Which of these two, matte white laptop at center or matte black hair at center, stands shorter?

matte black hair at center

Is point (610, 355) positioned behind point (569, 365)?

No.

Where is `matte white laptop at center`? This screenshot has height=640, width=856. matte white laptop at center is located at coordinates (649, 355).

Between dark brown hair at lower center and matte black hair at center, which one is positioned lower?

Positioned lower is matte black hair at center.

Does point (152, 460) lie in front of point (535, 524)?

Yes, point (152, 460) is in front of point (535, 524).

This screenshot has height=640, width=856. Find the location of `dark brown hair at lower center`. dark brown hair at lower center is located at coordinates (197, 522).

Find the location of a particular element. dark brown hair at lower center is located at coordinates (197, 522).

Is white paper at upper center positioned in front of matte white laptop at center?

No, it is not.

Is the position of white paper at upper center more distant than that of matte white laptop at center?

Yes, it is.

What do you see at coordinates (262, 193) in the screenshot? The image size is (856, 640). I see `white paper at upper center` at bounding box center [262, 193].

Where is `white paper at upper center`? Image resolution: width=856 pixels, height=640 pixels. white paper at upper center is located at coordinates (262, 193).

*TASK TO COMPLETE*:
Please arrange the stretch of the records above, from the line that contains "Positioned lower is" through the line that contains "This screenshot has height=640, width=856. Find", as a numbered list, leaving out blank lines.

*COMPLETE OUTPUT*:
1. Positioned lower is matte black hair at center.
2. Does point (152, 460) lie in front of point (535, 524)?
3. Yes, point (152, 460) is in front of point (535, 524).
4. This screenshot has height=640, width=856. Find the location of `dark brown hair at lower center`. dark brown hair at lower center is located at coordinates (197, 522).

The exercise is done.